[[ DATA TO USE, beginning ]]

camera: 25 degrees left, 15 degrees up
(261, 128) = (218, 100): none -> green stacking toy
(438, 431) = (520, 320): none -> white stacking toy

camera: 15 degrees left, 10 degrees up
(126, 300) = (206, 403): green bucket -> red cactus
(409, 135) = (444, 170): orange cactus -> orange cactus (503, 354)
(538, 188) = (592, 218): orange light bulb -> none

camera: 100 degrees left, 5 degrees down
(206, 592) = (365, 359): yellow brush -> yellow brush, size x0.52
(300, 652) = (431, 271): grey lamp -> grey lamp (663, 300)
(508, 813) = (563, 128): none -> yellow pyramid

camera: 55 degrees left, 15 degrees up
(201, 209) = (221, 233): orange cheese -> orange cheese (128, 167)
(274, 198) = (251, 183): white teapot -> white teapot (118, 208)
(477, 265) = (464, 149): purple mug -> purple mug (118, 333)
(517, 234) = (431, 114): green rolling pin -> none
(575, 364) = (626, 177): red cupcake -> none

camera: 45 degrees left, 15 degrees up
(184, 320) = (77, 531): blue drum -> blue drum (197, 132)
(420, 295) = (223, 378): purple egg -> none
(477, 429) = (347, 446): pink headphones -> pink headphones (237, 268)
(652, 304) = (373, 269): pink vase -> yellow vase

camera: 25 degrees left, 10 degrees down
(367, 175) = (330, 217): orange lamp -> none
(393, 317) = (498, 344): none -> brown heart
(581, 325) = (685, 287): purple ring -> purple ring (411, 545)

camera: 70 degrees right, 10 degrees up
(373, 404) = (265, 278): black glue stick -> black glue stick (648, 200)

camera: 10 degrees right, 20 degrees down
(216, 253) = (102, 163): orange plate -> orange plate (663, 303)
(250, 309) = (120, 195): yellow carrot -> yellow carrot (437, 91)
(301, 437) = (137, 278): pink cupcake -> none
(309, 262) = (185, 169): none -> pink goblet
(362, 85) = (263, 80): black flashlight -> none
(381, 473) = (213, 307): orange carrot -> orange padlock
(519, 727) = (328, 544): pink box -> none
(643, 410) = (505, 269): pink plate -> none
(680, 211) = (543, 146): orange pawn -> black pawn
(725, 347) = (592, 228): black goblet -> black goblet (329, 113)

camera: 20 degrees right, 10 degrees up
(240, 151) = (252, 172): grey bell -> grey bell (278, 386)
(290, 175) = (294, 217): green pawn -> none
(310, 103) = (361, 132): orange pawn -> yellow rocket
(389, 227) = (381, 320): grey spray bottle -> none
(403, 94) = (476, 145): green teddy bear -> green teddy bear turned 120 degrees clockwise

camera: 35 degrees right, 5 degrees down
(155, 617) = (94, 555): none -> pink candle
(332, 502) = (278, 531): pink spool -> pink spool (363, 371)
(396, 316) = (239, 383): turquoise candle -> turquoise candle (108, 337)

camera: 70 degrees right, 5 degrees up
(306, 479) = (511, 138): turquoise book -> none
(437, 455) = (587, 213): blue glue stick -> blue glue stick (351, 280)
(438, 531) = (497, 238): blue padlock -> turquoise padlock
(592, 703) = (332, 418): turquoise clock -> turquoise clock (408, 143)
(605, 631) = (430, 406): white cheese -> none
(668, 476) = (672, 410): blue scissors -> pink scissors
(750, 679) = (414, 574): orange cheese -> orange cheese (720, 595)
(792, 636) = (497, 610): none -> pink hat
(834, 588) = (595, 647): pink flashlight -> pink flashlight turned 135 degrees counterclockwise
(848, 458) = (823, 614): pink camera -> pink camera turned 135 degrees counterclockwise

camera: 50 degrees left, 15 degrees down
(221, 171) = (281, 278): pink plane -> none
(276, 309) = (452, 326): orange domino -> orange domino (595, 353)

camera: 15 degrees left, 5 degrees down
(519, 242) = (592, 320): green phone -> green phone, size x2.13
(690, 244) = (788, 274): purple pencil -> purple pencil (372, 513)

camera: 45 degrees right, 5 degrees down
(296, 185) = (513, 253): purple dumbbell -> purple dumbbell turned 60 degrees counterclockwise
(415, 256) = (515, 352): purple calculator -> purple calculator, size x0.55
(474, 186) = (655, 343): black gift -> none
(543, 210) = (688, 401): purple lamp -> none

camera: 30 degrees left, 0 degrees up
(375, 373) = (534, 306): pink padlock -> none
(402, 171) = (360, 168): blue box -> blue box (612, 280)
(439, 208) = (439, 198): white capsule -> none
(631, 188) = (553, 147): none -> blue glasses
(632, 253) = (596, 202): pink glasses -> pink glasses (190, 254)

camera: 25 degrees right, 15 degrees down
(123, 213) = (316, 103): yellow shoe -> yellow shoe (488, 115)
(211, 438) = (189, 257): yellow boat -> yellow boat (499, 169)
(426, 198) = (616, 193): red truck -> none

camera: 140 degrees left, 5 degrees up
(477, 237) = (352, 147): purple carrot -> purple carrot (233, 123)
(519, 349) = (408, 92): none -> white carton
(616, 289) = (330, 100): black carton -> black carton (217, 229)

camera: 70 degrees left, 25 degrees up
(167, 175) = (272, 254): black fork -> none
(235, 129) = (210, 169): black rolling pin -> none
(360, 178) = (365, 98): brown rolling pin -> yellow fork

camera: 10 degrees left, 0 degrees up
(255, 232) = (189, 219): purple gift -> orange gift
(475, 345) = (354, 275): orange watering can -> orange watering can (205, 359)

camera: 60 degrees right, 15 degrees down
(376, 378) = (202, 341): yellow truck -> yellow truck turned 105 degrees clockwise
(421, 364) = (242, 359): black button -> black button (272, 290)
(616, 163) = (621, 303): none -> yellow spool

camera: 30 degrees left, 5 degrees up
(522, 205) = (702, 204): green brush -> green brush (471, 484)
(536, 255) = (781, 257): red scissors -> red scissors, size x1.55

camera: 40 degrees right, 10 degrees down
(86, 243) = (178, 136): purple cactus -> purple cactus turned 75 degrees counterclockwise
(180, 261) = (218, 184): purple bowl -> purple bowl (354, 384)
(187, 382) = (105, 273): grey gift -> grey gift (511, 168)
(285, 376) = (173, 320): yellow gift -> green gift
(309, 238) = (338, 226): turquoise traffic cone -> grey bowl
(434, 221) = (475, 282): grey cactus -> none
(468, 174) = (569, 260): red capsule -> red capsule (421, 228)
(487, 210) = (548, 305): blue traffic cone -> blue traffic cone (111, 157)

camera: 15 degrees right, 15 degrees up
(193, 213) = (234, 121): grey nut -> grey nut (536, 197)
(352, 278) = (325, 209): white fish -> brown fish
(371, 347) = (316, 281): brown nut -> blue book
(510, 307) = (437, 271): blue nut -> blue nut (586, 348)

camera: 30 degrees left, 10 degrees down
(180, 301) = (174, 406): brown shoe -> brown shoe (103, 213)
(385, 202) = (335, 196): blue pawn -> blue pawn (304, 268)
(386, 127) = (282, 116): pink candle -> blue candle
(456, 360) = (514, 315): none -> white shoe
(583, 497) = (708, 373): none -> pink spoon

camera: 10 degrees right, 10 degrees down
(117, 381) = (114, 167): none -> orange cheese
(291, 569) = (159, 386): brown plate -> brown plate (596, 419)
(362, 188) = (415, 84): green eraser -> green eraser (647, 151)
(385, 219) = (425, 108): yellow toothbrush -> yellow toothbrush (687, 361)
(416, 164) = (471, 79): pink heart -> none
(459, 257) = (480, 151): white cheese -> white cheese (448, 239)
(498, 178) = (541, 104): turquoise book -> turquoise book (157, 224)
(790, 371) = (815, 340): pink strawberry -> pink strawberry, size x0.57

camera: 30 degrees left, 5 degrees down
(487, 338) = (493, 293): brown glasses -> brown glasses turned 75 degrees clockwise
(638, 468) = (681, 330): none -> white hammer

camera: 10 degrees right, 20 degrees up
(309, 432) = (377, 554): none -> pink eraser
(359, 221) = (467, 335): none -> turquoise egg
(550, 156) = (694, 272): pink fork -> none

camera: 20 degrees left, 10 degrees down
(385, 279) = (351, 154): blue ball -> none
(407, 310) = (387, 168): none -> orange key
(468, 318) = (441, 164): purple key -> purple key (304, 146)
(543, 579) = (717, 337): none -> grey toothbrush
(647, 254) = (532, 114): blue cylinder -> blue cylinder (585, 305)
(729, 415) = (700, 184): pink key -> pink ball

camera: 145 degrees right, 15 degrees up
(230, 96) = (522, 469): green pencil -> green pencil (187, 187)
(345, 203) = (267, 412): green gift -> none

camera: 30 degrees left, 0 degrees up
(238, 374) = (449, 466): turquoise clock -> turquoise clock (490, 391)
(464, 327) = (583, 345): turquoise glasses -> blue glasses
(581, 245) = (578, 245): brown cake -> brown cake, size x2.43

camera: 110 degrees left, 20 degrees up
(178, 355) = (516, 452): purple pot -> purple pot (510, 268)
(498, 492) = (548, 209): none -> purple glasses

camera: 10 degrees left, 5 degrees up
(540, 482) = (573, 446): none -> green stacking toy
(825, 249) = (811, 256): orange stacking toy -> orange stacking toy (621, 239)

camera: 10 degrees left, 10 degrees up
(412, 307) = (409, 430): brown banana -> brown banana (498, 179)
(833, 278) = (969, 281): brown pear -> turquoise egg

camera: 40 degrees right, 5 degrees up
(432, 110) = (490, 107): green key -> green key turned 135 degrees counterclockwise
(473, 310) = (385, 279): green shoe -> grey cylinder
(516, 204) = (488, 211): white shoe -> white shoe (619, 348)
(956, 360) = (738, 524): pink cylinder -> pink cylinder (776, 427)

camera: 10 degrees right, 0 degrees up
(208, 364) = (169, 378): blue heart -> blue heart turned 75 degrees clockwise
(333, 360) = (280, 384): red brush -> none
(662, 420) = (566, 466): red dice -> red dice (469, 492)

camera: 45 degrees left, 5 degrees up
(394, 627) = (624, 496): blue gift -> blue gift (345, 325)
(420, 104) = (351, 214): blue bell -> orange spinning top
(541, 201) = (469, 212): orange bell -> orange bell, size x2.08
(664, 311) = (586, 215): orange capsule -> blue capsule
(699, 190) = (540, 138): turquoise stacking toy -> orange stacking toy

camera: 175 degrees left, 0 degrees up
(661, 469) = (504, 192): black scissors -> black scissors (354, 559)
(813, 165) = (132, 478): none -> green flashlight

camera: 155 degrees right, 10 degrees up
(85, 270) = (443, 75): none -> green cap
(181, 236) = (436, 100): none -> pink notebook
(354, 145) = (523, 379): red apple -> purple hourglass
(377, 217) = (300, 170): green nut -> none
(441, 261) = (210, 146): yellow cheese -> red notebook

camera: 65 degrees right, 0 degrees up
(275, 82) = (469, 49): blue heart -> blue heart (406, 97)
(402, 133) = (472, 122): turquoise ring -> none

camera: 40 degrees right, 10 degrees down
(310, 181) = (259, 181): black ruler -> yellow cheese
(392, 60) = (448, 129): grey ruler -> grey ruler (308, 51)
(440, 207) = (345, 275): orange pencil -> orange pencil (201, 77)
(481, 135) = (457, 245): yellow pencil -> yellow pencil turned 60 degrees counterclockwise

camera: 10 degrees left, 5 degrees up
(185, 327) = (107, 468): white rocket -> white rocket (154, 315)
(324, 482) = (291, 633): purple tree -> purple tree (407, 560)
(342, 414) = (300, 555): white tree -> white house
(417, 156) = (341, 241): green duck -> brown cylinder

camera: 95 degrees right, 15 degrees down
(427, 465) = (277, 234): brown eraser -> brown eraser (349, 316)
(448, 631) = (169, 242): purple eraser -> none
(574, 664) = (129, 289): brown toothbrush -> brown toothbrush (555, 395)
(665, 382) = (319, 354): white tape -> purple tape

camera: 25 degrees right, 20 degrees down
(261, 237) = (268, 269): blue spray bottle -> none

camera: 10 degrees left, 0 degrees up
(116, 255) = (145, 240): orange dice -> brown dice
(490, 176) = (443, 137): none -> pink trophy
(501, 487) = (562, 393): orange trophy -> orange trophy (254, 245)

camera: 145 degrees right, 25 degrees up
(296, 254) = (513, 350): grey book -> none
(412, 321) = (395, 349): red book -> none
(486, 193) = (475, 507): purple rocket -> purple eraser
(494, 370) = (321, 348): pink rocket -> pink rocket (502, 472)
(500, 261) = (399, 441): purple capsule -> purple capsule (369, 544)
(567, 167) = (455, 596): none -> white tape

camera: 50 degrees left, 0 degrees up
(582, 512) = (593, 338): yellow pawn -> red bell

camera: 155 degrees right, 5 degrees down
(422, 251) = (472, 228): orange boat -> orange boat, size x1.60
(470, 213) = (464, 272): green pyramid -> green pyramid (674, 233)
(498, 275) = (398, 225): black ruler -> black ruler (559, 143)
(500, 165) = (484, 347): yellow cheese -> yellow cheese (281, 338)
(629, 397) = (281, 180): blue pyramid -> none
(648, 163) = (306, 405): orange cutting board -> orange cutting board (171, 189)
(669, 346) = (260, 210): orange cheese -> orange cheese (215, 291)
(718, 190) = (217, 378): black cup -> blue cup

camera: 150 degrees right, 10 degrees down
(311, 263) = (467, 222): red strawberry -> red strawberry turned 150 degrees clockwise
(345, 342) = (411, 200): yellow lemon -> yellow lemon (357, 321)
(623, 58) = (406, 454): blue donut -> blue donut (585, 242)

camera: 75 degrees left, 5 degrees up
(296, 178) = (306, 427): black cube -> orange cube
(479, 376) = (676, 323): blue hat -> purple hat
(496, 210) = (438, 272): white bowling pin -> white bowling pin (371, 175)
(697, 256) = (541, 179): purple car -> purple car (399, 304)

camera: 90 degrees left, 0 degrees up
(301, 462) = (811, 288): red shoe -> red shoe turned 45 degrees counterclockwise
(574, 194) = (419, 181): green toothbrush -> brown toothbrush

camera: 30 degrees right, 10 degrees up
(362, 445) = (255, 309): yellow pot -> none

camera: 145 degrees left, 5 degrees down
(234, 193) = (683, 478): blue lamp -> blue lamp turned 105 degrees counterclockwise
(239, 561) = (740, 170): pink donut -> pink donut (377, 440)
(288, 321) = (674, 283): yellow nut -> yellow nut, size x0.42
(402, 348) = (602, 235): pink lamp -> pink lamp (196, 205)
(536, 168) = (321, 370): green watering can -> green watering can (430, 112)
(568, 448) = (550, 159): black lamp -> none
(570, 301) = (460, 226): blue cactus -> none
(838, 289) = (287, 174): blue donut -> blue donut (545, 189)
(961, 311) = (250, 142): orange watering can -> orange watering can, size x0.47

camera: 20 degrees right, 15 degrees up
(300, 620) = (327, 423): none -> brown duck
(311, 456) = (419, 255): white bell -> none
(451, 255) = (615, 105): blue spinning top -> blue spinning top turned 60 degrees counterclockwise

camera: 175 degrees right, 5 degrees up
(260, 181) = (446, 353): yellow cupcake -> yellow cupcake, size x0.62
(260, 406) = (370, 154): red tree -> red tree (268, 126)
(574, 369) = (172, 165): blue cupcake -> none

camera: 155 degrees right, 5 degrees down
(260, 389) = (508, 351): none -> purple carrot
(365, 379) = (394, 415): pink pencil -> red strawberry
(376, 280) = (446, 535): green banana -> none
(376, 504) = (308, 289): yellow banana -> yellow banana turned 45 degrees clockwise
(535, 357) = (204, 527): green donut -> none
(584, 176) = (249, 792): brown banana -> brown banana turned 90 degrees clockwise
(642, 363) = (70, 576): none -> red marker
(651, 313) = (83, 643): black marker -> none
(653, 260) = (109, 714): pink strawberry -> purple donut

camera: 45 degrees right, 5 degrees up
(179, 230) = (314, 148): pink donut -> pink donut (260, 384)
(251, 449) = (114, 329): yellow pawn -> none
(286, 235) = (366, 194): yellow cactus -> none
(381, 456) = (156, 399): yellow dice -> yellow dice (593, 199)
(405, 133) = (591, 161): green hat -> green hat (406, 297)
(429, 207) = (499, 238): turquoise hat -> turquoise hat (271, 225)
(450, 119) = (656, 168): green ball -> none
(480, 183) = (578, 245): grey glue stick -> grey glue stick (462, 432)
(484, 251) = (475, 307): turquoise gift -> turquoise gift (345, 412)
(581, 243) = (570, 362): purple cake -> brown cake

[[ DATA TO USE, end ]]

WHAT IS BEING ASKED -
Your answer must be the lines above from the one containing "(632, 253) = (596, 202): pink" to the one containing "(309, 238) = (338, 226): turquoise", both included, restated word for word.

PROBLEM SOLUTION -
(632, 253) = (596, 202): pink glasses -> pink glasses (190, 254)

camera: 25 degrees right, 15 degrees down
(123, 213) = (316, 103): yellow shoe -> yellow shoe (488, 115)
(211, 438) = (189, 257): yellow boat -> yellow boat (499, 169)
(426, 198) = (616, 193): red truck -> none

camera: 140 degrees left, 5 degrees up
(477, 237) = (352, 147): purple carrot -> purple carrot (233, 123)
(519, 349) = (408, 92): none -> white carton
(616, 289) = (330, 100): black carton -> black carton (217, 229)

camera: 70 degrees left, 25 degrees up
(167, 175) = (272, 254): black fork -> none
(235, 129) = (210, 169): black rolling pin -> none
(360, 178) = (365, 98): brown rolling pin -> yellow fork

camera: 10 degrees left, 0 degrees up
(255, 232) = (189, 219): purple gift -> orange gift
(475, 345) = (354, 275): orange watering can -> orange watering can (205, 359)

camera: 60 degrees right, 15 degrees down
(376, 378) = (202, 341): yellow truck -> yellow truck turned 105 degrees clockwise
(421, 364) = (242, 359): black button -> black button (272, 290)
(616, 163) = (621, 303): none -> yellow spool

camera: 30 degrees left, 5 degrees up
(522, 205) = (702, 204): green brush -> green brush (471, 484)
(536, 255) = (781, 257): red scissors -> red scissors, size x1.55

camera: 40 degrees right, 10 degrees down
(86, 243) = (178, 136): purple cactus -> purple cactus turned 75 degrees counterclockwise
(180, 261) = (218, 184): purple bowl -> purple bowl (354, 384)
(187, 382) = (105, 273): grey gift -> grey gift (511, 168)
(285, 376) = (173, 320): yellow gift -> green gift
(309, 238) = (338, 226): turquoise traffic cone -> grey bowl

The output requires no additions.